> Work to be completed: Every entry in the data is to be written out exactly; no picture belongs in the copy.

> Input for this task:
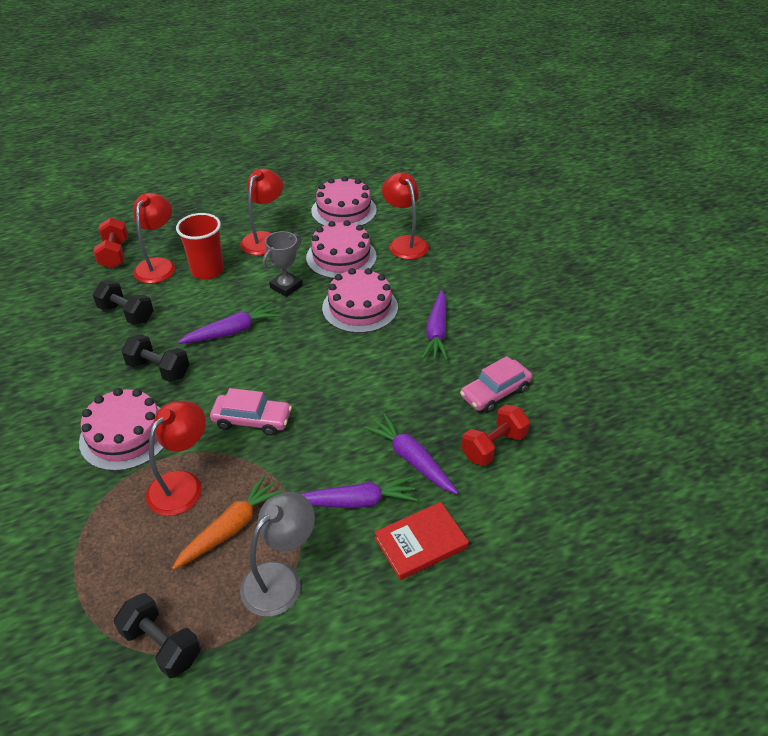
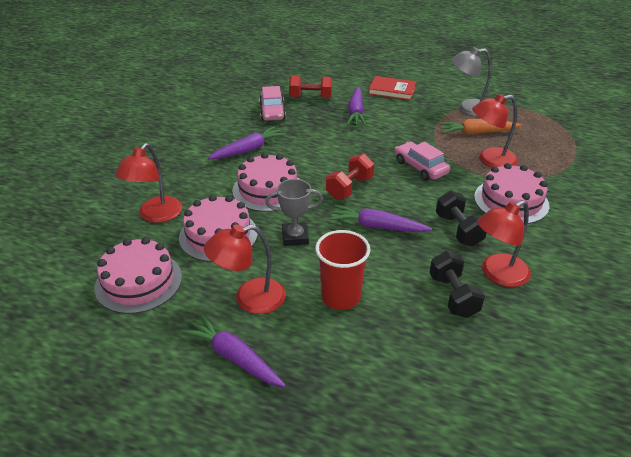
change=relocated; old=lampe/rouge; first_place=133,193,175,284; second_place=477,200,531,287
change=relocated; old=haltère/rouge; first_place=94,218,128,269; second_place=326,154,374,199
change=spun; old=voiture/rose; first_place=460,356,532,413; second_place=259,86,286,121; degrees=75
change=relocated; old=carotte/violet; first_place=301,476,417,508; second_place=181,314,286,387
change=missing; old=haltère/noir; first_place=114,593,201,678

> Exercise result:
change=relocated; old=lampe/rouge; first_place=133,193,175,284; second_place=477,200,531,287
change=relocated; old=haltère/rouge; first_place=94,218,128,269; second_place=326,154,374,199
change=spun; old=voiture/rose; first_place=460,356,532,413; second_place=259,86,286,121; degrees=75
change=relocated; old=carotte/violet; first_place=301,476,417,508; second_place=181,314,286,387
change=missing; old=haltère/noir; first_place=114,593,201,678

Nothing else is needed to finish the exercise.